[Data provided]

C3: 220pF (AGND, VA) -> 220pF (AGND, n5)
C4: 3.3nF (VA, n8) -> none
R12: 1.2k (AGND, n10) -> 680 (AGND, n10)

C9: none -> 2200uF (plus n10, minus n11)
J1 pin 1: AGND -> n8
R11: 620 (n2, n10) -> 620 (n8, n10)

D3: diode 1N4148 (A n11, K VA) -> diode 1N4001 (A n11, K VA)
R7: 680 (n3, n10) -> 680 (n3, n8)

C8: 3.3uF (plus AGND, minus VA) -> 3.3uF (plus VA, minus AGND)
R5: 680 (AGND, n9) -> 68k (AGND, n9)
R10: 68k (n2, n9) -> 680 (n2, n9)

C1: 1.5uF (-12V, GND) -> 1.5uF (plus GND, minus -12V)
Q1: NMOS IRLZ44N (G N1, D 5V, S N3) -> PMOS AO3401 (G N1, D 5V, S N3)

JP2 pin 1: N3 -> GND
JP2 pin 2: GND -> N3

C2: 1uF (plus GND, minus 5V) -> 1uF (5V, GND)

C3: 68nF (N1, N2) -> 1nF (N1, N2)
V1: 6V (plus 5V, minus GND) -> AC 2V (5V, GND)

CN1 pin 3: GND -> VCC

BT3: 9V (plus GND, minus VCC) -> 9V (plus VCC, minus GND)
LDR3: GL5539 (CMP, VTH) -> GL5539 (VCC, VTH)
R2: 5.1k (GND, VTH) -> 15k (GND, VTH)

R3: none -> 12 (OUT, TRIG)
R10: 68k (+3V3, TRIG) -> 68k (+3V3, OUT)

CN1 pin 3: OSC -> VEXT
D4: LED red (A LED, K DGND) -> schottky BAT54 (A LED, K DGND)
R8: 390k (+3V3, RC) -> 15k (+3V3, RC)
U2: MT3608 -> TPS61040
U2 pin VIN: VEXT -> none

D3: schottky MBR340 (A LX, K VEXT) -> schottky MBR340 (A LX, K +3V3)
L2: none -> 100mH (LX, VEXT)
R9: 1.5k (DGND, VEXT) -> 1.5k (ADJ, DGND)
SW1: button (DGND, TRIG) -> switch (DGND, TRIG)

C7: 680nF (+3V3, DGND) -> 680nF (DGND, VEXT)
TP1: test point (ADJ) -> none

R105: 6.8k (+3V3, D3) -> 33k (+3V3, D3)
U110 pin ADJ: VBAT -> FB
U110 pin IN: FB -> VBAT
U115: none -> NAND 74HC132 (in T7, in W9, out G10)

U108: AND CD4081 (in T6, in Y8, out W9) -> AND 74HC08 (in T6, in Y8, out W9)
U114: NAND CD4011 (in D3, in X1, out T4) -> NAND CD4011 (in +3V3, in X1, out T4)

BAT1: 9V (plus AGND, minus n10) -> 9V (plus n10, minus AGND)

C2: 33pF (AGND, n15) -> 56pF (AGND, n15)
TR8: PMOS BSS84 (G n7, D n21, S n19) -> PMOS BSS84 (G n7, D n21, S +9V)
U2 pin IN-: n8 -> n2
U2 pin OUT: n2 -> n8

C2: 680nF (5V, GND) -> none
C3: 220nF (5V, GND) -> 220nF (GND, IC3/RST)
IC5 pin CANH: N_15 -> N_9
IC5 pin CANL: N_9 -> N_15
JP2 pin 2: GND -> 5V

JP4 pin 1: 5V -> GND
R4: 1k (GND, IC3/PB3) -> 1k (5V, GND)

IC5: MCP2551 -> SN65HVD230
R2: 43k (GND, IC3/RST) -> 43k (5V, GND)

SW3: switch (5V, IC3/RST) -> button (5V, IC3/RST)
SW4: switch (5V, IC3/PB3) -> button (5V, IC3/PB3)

[/Data provided]

Work to complete: For every line above with the word "NAND" in it, make a copy.

The answer:
U115: none -> NAND 74HC132 (in T7, in W9, out G10)
U114: NAND CD4011 (in D3, in X1, out T4) -> NAND CD4011 (in +3V3, in X1, out T4)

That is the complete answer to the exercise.